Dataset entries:
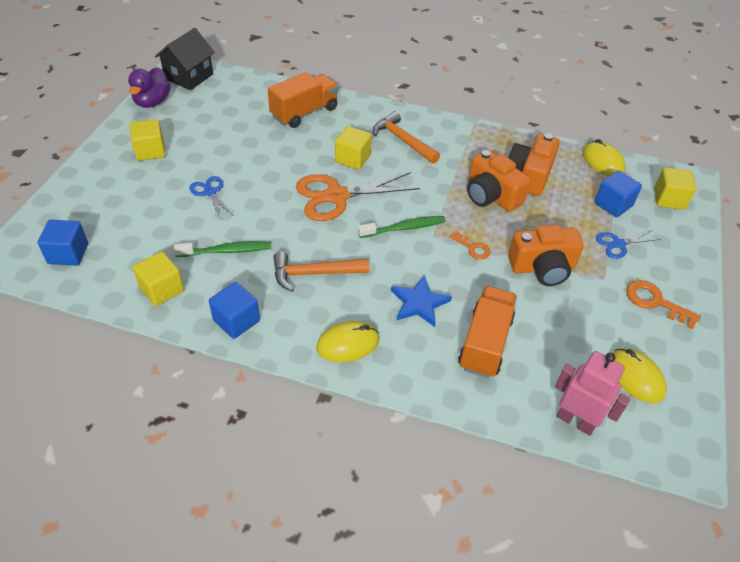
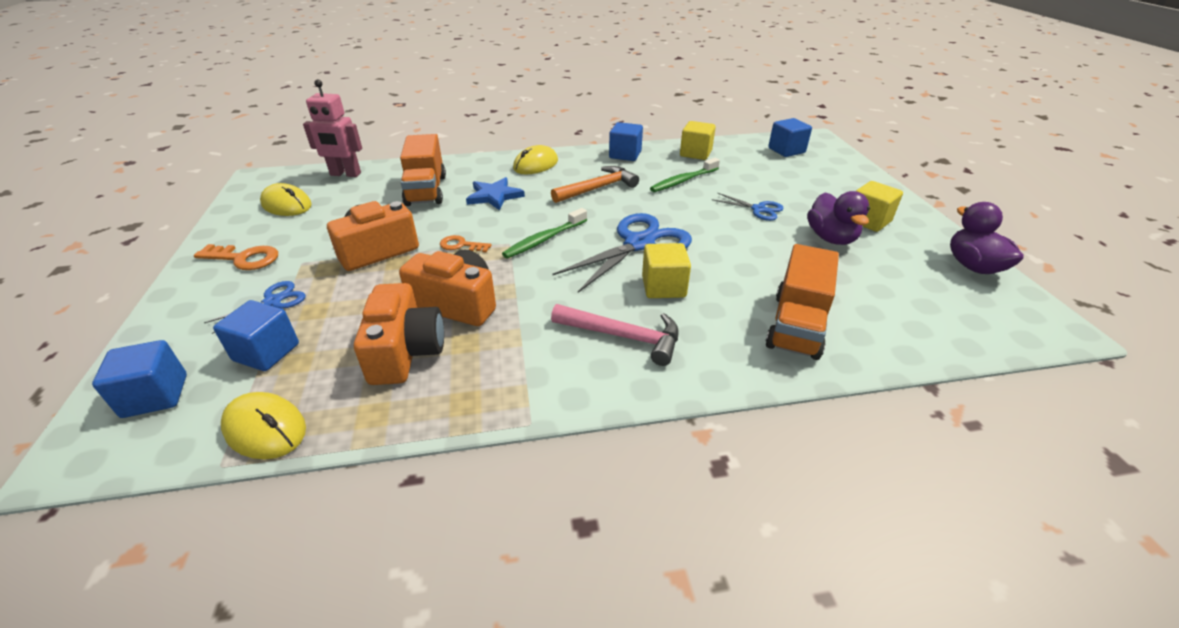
camera: 155 degrees right, 10 degrees down
(189, 76) = (1014, 316): black house -> none
(200, 149) = (831, 238): none -> purple duck
(336, 196) = (639, 244): orange scissors -> blue scissors
(402, 140) = (623, 336): orange hammer -> pink hammer
(669, 199) = (155, 396): yellow cube -> blue cube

Exercise requirements => Copy each line, exactly, that falls between the line containing "(402, 140) = (623, 336): orange" and the end of the entries, both included.

Problem solution =>
(402, 140) = (623, 336): orange hammer -> pink hammer
(669, 199) = (155, 396): yellow cube -> blue cube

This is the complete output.